*Stored items from a collection*.
┏━━
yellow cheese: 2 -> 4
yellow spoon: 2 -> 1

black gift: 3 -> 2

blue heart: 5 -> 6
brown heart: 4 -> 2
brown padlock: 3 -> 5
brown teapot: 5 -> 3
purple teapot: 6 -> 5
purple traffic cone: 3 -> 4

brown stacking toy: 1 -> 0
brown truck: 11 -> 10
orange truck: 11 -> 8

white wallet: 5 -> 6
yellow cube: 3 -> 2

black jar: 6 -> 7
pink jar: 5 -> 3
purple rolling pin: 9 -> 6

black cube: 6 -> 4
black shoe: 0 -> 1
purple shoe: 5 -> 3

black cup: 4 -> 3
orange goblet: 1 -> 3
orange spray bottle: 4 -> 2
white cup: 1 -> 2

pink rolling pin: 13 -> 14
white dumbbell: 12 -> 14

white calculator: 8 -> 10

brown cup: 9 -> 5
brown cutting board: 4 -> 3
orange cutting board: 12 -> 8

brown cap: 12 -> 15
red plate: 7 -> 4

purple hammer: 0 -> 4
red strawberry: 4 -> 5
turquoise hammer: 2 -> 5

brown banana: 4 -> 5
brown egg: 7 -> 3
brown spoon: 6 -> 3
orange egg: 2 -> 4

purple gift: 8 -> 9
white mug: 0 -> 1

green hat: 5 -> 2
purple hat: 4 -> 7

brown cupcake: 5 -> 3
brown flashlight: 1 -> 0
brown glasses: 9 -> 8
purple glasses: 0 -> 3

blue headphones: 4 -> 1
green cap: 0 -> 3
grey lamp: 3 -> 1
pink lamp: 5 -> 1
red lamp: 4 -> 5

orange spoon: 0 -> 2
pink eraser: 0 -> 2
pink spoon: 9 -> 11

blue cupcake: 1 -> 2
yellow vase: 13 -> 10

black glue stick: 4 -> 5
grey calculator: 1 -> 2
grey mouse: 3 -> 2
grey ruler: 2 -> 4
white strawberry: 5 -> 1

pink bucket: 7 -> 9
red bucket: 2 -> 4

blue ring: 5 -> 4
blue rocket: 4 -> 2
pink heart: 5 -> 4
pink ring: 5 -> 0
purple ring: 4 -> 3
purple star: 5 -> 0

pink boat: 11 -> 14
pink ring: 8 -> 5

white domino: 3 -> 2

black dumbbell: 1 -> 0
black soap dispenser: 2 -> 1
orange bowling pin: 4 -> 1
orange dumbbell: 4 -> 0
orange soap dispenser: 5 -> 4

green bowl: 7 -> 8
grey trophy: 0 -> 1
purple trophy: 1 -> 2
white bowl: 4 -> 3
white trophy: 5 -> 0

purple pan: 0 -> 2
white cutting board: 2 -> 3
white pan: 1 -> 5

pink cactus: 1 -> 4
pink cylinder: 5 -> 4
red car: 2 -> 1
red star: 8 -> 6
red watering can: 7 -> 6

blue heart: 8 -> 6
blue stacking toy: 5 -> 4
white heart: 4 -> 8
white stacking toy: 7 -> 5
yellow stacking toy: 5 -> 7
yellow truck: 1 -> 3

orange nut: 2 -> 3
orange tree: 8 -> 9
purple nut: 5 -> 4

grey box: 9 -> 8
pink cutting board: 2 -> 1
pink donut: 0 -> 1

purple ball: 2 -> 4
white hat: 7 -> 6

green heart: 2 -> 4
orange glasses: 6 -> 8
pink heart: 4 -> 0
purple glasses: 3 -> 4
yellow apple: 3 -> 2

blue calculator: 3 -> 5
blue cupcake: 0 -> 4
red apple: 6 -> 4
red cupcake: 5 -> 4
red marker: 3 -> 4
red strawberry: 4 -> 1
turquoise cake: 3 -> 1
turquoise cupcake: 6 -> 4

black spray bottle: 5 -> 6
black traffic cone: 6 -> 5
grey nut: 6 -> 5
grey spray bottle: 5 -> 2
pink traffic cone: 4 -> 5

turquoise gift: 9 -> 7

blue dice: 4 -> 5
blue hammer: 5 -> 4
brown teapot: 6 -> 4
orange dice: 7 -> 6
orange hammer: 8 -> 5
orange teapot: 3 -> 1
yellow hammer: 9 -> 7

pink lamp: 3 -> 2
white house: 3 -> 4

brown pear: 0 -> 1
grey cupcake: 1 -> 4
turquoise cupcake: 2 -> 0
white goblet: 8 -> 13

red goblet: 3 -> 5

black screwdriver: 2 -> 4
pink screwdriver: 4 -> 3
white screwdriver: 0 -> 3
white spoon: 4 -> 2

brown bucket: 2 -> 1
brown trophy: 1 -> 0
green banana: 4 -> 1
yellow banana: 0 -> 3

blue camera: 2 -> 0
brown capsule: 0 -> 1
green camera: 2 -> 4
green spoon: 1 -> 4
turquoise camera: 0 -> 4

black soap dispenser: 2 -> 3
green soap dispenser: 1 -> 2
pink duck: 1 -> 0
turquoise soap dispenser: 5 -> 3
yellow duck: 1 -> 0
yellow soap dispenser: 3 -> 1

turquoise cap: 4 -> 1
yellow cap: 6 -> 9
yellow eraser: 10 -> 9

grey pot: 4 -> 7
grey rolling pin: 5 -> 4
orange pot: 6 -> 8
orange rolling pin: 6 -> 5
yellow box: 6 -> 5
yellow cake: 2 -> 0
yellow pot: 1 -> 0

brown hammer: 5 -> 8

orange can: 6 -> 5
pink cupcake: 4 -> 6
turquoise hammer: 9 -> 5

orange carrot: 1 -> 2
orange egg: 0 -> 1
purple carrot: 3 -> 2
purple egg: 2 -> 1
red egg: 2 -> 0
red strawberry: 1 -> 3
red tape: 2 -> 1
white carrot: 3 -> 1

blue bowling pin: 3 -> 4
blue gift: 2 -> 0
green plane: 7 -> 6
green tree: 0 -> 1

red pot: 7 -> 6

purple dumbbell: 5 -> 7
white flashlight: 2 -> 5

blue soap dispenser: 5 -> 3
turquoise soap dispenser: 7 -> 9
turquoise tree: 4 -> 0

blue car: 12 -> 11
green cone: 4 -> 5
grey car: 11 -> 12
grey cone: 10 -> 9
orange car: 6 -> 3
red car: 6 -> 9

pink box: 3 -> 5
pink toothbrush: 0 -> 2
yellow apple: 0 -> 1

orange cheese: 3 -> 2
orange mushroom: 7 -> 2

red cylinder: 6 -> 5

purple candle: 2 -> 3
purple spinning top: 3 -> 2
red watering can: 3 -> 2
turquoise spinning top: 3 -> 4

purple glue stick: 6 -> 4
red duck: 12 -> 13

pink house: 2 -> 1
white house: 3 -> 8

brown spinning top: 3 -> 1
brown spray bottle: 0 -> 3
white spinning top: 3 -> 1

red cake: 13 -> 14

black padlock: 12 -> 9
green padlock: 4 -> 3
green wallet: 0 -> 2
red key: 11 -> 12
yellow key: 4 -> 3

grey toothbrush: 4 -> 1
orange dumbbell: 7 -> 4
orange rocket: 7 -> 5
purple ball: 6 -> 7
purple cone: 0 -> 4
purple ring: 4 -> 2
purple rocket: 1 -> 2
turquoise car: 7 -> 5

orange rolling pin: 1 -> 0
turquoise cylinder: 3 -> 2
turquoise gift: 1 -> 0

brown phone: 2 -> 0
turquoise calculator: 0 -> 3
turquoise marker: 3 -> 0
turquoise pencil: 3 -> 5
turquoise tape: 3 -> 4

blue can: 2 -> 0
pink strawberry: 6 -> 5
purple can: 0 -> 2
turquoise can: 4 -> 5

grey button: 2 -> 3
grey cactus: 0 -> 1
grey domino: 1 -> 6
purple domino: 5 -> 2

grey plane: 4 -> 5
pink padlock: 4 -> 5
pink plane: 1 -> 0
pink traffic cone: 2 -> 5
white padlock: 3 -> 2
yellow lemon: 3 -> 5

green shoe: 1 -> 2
┗━━
*Exercise aim*.
Pick out every line above that holds the word "toothbrush" and copy it.

*Expected answer*.
pink toothbrush: 0 -> 2
grey toothbrush: 4 -> 1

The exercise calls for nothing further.